RECORDS FOR THE TASK: Begin

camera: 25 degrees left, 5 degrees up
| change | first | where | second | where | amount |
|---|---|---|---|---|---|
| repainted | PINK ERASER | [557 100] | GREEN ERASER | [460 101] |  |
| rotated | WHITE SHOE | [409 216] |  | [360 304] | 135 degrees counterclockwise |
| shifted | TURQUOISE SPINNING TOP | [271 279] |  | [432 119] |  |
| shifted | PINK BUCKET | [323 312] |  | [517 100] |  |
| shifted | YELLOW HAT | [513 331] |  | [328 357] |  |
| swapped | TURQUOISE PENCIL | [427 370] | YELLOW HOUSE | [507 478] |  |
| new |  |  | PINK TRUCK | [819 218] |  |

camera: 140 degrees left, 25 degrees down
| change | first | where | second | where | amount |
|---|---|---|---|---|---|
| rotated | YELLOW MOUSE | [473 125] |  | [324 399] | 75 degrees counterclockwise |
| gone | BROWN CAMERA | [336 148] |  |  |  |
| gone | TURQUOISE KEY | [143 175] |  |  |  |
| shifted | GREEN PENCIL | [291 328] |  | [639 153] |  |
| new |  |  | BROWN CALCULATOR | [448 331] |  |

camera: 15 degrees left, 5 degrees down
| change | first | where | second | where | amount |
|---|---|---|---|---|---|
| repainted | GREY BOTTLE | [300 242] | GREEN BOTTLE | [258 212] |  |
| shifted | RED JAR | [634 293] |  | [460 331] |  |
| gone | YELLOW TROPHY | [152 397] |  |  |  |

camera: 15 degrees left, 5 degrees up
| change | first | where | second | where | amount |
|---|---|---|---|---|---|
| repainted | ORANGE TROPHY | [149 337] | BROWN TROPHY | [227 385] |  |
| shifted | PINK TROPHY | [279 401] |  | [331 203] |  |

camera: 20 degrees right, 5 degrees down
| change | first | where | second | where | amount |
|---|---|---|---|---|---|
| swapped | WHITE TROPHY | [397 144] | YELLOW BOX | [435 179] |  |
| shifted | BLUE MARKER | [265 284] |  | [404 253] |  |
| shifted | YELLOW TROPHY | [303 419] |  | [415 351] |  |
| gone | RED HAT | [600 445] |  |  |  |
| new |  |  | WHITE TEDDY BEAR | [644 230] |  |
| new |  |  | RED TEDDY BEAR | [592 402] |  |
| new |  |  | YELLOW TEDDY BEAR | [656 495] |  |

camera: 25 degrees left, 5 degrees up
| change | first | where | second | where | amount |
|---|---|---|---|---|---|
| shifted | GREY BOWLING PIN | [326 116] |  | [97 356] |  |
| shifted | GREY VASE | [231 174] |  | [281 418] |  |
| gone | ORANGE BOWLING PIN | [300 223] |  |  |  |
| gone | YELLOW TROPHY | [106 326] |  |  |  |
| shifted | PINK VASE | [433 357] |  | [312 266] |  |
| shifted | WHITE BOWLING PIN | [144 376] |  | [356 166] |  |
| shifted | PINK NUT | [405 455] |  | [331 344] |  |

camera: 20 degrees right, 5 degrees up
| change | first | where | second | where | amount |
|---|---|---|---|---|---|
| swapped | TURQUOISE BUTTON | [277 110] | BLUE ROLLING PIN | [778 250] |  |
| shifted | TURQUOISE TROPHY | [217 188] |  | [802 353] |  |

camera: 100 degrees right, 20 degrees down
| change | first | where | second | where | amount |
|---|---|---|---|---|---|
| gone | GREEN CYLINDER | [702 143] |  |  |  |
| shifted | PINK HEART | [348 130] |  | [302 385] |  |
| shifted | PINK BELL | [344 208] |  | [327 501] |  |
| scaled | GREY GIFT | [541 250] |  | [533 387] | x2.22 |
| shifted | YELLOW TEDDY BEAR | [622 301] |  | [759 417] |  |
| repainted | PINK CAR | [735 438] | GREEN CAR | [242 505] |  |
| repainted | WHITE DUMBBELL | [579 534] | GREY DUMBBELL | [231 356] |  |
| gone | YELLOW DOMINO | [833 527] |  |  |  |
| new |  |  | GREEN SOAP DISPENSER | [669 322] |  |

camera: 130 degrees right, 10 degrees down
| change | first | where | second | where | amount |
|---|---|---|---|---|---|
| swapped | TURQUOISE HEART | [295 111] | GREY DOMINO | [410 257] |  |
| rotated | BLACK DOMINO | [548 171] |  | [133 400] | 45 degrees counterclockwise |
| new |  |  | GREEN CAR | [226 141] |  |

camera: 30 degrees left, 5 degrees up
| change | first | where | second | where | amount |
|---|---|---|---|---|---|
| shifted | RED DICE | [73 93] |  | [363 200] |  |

RECORDS FOR THE TASK: End

■ **WHAT YOU HAVE TO DO**
Transcribe every entry verbatim.

■ **RESPONSE**
camera: 25 degrees left, 5 degrees up
| change | first | where | second | where | amount |
|---|---|---|---|---|---|
| repainted | PINK ERASER | [557 100] | GREEN ERASER | [460 101] |  |
| rotated | WHITE SHOE | [409 216] |  | [360 304] | 135 degrees counterclockwise |
| shifted | TURQUOISE SPINNING TOP | [271 279] |  | [432 119] |  |
| shifted | PINK BUCKET | [323 312] |  | [517 100] |  |
| shifted | YELLOW HAT | [513 331] |  | [328 357] |  |
| swapped | TURQUOISE PENCIL | [427 370] | YELLOW HOUSE | [507 478] |  |
| new |  |  | PINK TRUCK | [819 218] |  |

camera: 140 degrees left, 25 degrees down
| change | first | where | second | where | amount |
|---|---|---|---|---|---|
| rotated | YELLOW MOUSE | [473 125] |  | [324 399] | 75 degrees counterclockwise |
| gone | BROWN CAMERA | [336 148] |  |  |  |
| gone | TURQUOISE KEY | [143 175] |  |  |  |
| shifted | GREEN PENCIL | [291 328] |  | [639 153] |  |
| new |  |  | BROWN CALCULATOR | [448 331] |  |

camera: 15 degrees left, 5 degrees down
| change | first | where | second | where | amount |
|---|---|---|---|---|---|
| repainted | GREY BOTTLE | [300 242] | GREEN BOTTLE | [258 212] |  |
| shifted | RED JAR | [634 293] |  | [460 331] |  |
| gone | YELLOW TROPHY | [152 397] |  |  |  |

camera: 15 degrees left, 5 degrees up
| change | first | where | second | where | amount |
|---|---|---|---|---|---|
| repainted | ORANGE TROPHY | [149 337] | BROWN TROPHY | [227 385] |  |
| shifted | PINK TROPHY | [279 401] |  | [331 203] |  |

camera: 20 degrees right, 5 degrees down
| change | first | where | second | where | amount |
|---|---|---|---|---|---|
| swapped | WHITE TROPHY | [397 144] | YELLOW BOX | [435 179] |  |
| shifted | BLUE MARKER | [265 284] |  | [404 253] |  |
| shifted | YELLOW TROPHY | [303 419] |  | [415 351] |  |
| gone | RED HAT | [600 445] |  |  |  |
| new |  |  | WHITE TEDDY BEAR | [644 230] |  |
| new |  |  | RED TEDDY BEAR | [592 402] |  |
| new |  |  | YELLOW TEDDY BEAR | [656 495] |  |

camera: 25 degrees left, 5 degrees up
| change | first | where | second | where | amount |
|---|---|---|---|---|---|
| shifted | GREY BOWLING PIN | [326 116] |  | [97 356] |  |
| shifted | GREY VASE | [231 174] |  | [281 418] |  |
| gone | ORANGE BOWLING PIN | [300 223] |  |  |  |
| gone | YELLOW TROPHY | [106 326] |  |  |  |
| shifted | PINK VASE | [433 357] |  | [312 266] |  |
| shifted | WHITE BOWLING PIN | [144 376] |  | [356 166] |  |
| shifted | PINK NUT | [405 455] |  | [331 344] |  |

camera: 20 degrees right, 5 degrees up
| change | first | where | second | where | amount |
|---|---|---|---|---|---|
| swapped | TURQUOISE BUTTON | [277 110] | BLUE ROLLING PIN | [778 250] |  |
| shifted | TURQUOISE TROPHY | [217 188] |  | [802 353] |  |

camera: 100 degrees right, 20 degrees down
| change | first | where | second | where | amount |
|---|---|---|---|---|---|
| gone | GREEN CYLINDER | [702 143] |  |  |  |
| shifted | PINK HEART | [348 130] |  | [302 385] |  |
| shifted | PINK BELL | [344 208] |  | [327 501] |  |
| scaled | GREY GIFT | [541 250] |  | [533 387] | x2.22 |
| shifted | YELLOW TEDDY BEAR | [622 301] |  | [759 417] |  |
| repainted | PINK CAR | [735 438] | GREEN CAR | [242 505] |  |
| repainted | WHITE DUMBBELL | [579 534] | GREY DUMBBELL | [231 356] |  |
| gone | YELLOW DOMINO | [833 527] |  |  |  |
| new |  |  | GREEN SOAP DISPENSER | [669 322] |  |

camera: 130 degrees right, 10 degrees down
| change | first | where | second | where | amount |
|---|---|---|---|---|---|
| swapped | TURQUOISE HEART | [295 111] | GREY DOMINO | [410 257] |  |
| rotated | BLACK DOMINO | [548 171] |  | [133 400] | 45 degrees counterclockwise |
| new |  |  | GREEN CAR | [226 141] |  |

camera: 30 degrees left, 5 degrees up
| change | first | where | second | where | amount |
|---|---|---|---|---|---|
| shifted | RED DICE | [73 93] |  | [363 200] |  |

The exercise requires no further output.